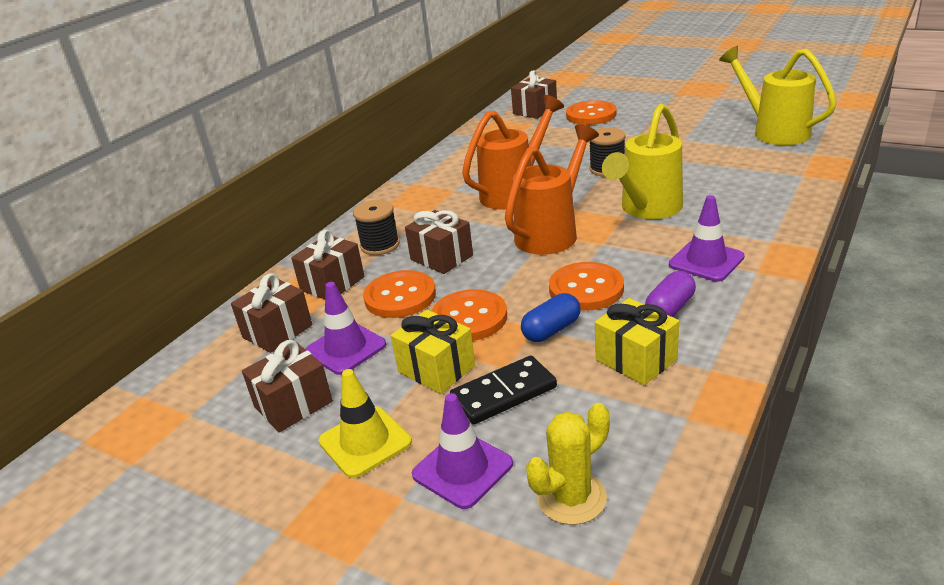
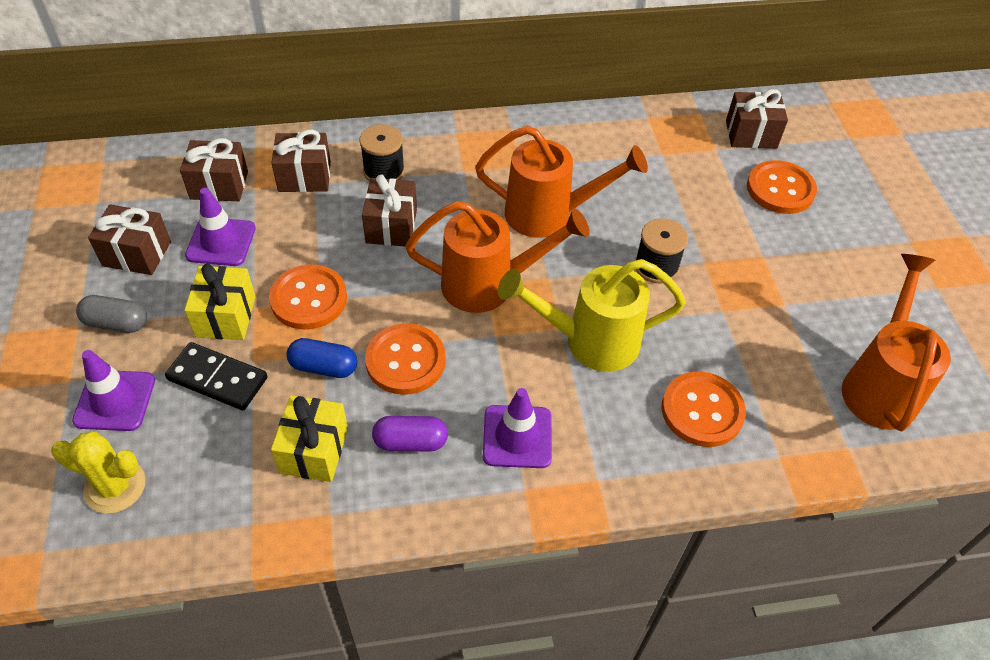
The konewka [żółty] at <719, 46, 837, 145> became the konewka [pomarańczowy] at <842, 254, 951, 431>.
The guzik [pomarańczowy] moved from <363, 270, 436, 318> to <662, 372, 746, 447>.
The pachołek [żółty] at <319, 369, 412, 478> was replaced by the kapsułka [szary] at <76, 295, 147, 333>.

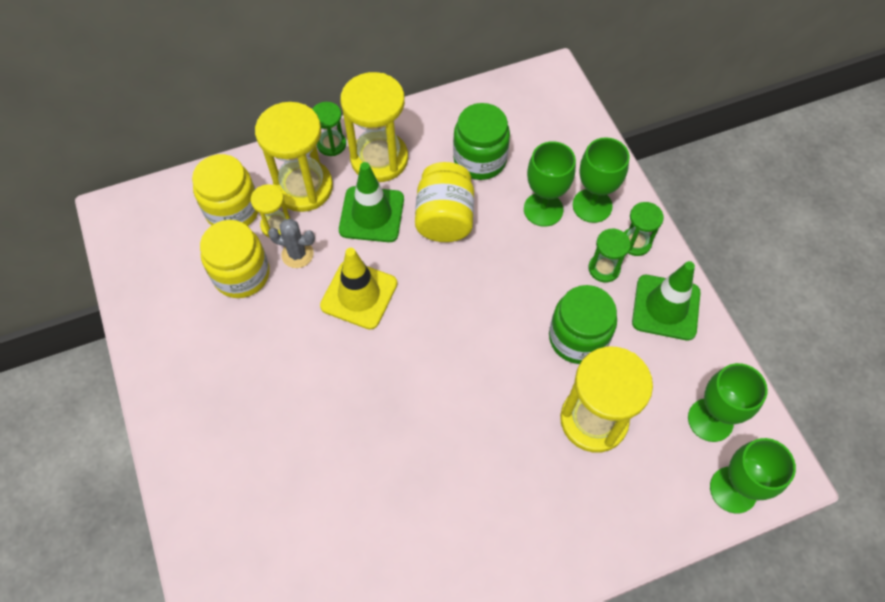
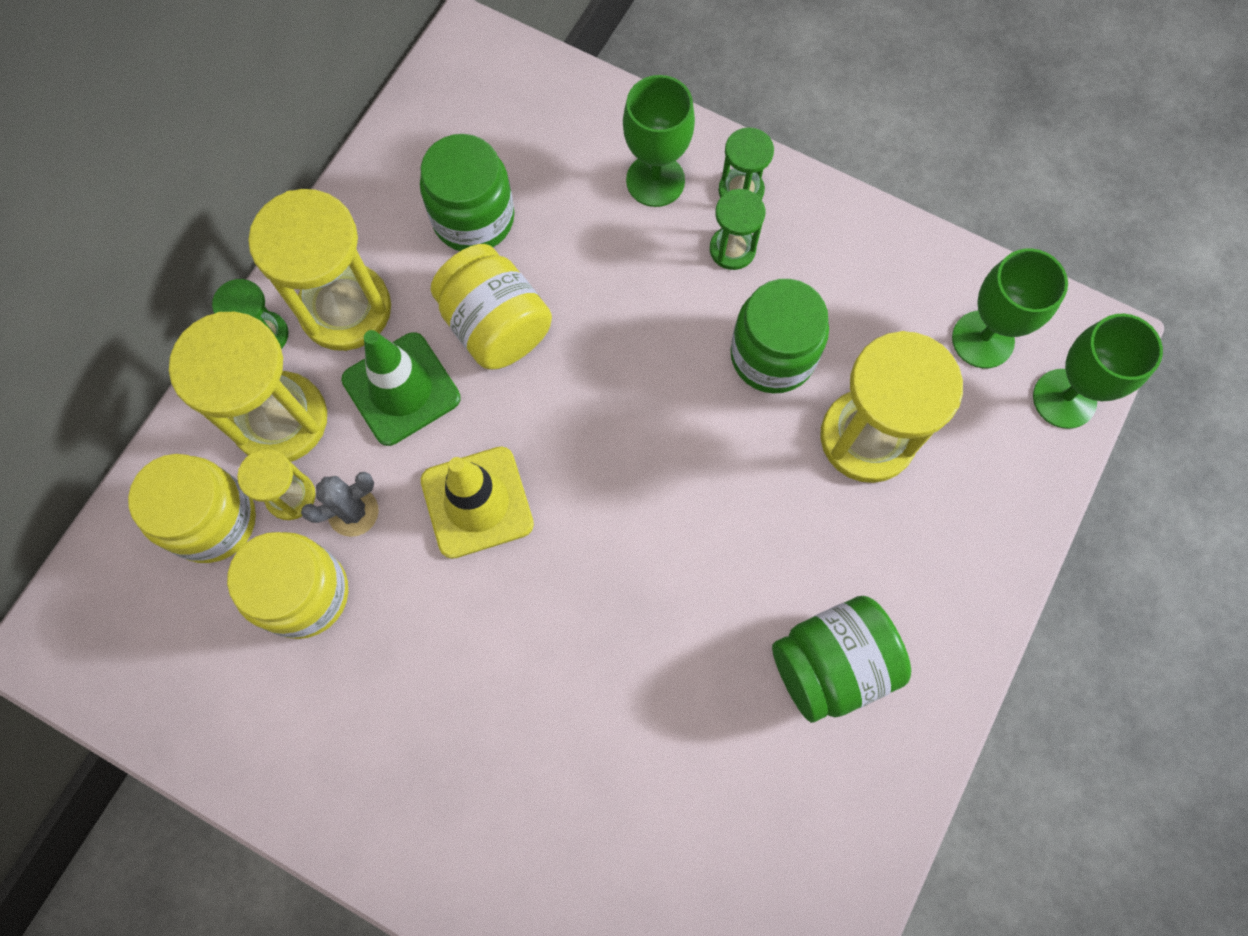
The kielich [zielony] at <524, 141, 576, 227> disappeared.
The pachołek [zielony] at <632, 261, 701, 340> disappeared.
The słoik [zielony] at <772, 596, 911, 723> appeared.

————

■ What to work on: The pictures are not part of the copy. Retype everything else in the entries exactly.

■ Solution for this exercise:
The konewka [żółty] at <719, 46, 837, 145> became the konewka [pomarańczowy] at <842, 254, 951, 431>.
The guzik [pomarańczowy] moved from <363, 270, 436, 318> to <662, 372, 746, 447>.
The pachołek [żółty] at <319, 369, 412, 478> was replaced by the kapsułka [szary] at <76, 295, 147, 333>.

The kielich [zielony] at <524, 141, 576, 227> disappeared.
The pachołek [zielony] at <632, 261, 701, 340> disappeared.
The słoik [zielony] at <772, 596, 911, 723> appeared.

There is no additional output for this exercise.